(Material for this exercise)

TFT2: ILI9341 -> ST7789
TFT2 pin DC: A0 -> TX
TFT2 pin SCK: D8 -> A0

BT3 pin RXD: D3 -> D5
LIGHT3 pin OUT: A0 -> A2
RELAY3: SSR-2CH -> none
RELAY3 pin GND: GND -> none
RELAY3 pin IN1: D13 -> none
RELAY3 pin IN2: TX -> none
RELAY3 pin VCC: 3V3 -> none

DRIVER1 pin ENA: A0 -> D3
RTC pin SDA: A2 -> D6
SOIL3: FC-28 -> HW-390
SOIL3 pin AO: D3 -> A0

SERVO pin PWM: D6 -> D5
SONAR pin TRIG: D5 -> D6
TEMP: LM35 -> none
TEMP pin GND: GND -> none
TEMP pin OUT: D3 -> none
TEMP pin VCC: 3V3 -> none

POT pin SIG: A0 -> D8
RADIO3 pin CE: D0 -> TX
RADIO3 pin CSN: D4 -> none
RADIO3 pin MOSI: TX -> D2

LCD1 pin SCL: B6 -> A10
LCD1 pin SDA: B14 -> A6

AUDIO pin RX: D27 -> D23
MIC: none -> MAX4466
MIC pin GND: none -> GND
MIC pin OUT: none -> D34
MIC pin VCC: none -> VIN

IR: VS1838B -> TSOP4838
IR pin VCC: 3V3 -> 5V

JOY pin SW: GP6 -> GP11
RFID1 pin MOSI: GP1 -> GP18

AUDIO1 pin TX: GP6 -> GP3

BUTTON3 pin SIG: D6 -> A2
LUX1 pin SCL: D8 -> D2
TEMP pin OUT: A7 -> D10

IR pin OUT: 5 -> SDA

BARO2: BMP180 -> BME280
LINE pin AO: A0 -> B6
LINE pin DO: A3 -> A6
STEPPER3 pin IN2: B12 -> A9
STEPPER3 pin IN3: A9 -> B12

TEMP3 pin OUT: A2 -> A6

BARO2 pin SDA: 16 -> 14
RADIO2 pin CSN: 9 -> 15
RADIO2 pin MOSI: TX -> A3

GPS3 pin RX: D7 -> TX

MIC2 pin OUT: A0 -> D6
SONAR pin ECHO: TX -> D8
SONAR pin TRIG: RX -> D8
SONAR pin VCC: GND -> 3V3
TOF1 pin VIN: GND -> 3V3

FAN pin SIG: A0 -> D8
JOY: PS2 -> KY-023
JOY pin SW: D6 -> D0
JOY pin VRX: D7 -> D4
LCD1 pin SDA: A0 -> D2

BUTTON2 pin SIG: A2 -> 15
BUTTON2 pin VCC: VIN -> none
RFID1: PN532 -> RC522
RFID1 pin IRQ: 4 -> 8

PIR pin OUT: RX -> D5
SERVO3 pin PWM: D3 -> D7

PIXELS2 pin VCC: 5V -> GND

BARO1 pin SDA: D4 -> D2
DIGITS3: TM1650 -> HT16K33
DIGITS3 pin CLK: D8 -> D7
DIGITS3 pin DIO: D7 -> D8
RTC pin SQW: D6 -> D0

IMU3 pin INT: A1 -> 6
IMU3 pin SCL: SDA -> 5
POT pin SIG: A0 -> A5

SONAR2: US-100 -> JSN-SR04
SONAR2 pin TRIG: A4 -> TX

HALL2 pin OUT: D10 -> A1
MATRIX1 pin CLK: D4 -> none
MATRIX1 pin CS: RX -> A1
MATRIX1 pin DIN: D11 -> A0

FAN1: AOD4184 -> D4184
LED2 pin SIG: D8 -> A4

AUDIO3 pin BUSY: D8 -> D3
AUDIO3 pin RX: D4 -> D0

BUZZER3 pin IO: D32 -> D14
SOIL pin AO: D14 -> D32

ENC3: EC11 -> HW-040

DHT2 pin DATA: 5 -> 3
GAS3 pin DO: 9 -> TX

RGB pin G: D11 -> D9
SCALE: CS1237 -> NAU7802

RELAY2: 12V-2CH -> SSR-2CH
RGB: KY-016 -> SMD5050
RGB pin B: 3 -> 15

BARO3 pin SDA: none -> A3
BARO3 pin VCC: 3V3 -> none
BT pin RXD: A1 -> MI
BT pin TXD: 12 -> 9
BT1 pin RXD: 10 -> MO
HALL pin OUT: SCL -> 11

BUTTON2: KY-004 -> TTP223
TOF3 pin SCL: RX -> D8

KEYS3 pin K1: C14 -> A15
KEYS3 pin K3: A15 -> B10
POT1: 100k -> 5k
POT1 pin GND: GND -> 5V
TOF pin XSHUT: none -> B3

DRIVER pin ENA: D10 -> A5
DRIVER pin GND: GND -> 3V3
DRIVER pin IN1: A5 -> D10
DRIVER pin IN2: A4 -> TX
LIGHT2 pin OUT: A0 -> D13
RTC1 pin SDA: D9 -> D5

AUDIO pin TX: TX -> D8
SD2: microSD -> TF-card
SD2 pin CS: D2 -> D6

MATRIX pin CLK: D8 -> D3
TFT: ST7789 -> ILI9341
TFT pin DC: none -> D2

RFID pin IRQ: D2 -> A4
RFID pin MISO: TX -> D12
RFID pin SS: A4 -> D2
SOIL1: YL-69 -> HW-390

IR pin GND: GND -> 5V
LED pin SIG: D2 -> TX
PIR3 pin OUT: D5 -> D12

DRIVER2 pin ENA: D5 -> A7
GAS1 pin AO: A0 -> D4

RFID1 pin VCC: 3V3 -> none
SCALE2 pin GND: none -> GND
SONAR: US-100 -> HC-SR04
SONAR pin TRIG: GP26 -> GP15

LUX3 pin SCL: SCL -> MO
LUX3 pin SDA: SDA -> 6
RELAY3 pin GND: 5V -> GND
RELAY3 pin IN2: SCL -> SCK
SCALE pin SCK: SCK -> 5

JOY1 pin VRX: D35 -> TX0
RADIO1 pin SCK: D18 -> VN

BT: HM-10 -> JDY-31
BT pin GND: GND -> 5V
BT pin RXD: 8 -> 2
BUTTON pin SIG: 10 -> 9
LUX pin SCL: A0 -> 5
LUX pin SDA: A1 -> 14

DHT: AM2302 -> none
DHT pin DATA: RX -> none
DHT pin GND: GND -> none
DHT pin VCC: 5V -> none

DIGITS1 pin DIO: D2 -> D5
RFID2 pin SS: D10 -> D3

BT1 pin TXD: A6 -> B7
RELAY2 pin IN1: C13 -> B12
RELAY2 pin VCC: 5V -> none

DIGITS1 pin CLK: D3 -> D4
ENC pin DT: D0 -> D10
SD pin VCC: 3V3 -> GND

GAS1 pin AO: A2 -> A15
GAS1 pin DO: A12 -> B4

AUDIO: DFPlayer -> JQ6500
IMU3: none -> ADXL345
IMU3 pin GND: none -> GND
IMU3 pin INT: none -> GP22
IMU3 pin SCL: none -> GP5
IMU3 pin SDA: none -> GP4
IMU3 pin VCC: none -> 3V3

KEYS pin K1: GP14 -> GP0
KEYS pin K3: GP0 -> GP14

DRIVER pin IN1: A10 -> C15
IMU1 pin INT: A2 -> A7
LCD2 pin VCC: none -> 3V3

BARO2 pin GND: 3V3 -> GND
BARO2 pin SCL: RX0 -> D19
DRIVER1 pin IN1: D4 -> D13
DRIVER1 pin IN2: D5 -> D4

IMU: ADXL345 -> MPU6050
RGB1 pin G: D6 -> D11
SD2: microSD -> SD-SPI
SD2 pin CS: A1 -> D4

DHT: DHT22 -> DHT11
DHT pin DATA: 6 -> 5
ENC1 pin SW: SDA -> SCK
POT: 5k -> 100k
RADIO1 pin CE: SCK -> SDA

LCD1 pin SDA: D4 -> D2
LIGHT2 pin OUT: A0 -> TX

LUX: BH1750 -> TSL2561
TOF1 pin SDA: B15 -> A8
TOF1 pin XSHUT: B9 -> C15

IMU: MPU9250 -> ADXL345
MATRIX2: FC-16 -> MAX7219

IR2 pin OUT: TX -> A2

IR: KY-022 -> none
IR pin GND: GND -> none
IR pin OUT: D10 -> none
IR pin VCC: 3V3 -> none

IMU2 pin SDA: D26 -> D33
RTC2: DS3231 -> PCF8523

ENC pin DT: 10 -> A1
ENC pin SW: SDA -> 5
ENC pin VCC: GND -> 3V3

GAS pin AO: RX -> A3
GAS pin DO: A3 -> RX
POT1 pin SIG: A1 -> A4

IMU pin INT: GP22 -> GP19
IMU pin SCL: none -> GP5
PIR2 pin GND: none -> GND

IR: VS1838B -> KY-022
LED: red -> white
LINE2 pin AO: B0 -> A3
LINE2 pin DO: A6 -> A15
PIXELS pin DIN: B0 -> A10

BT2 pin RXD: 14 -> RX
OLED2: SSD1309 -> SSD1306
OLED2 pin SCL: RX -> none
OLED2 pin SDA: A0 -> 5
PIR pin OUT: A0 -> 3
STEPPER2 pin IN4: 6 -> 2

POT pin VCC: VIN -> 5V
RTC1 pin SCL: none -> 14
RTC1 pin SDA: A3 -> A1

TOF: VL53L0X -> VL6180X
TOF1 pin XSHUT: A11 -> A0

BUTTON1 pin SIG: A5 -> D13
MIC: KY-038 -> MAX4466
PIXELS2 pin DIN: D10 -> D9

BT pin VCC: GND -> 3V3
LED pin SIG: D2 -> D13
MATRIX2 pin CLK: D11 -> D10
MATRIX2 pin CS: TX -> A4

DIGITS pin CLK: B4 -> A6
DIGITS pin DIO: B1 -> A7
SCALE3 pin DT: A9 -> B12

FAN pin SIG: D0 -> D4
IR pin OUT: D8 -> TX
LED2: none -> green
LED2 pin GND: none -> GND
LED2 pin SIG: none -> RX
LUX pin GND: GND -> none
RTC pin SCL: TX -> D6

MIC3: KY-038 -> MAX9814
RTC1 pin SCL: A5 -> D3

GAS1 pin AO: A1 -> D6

(End Material for this exercise)

§ Task item
Give back the records above exactly, limited to the lines between the one holding "IMU1 pin INT: A2 -> A7" and the one holding "DIGITS pin DIO: B1 -> A7", inclusive.

§ Written solution
IMU1 pin INT: A2 -> A7
LCD2 pin VCC: none -> 3V3

BARO2 pin GND: 3V3 -> GND
BARO2 pin SCL: RX0 -> D19
DRIVER1 pin IN1: D4 -> D13
DRIVER1 pin IN2: D5 -> D4

IMU: ADXL345 -> MPU6050
RGB1 pin G: D6 -> D11
SD2: microSD -> SD-SPI
SD2 pin CS: A1 -> D4

DHT: DHT22 -> DHT11
DHT pin DATA: 6 -> 5
ENC1 pin SW: SDA -> SCK
POT: 5k -> 100k
RADIO1 pin CE: SCK -> SDA

LCD1 pin SDA: D4 -> D2
LIGHT2 pin OUT: A0 -> TX

LUX: BH1750 -> TSL2561
TOF1 pin SDA: B15 -> A8
TOF1 pin XSHUT: B9 -> C15

IMU: MPU9250 -> ADXL345
MATRIX2: FC-16 -> MAX7219

IR2 pin OUT: TX -> A2

IR: KY-022 -> none
IR pin GND: GND -> none
IR pin OUT: D10 -> none
IR pin VCC: 3V3 -> none

IMU2 pin SDA: D26 -> D33
RTC2: DS3231 -> PCF8523

ENC pin DT: 10 -> A1
ENC pin SW: SDA -> 5
ENC pin VCC: GND -> 3V3

GAS pin AO: RX -> A3
GAS pin DO: A3 -> RX
POT1 pin SIG: A1 -> A4

IMU pin INT: GP22 -> GP19
IMU pin SCL: none -> GP5
PIR2 pin GND: none -> GND

IR: VS1838B -> KY-022
LED: red -> white
LINE2 pin AO: B0 -> A3
LINE2 pin DO: A6 -> A15
PIXELS pin DIN: B0 -> A10

BT2 pin RXD: 14 -> RX
OLED2: SSD1309 -> SSD1306
OLED2 pin SCL: RX -> none
OLED2 pin SDA: A0 -> 5
PIR pin OUT: A0 -> 3
STEPPER2 pin IN4: 6 -> 2

POT pin VCC: VIN -> 5V
RTC1 pin SCL: none -> 14
RTC1 pin SDA: A3 -> A1

TOF: VL53L0X -> VL6180X
TOF1 pin XSHUT: A11 -> A0

BUTTON1 pin SIG: A5 -> D13
MIC: KY-038 -> MAX4466
PIXELS2 pin DIN: D10 -> D9

BT pin VCC: GND -> 3V3
LED pin SIG: D2 -> D13
MATRIX2 pin CLK: D11 -> D10
MATRIX2 pin CS: TX -> A4

DIGITS pin CLK: B4 -> A6
DIGITS pin DIO: B1 -> A7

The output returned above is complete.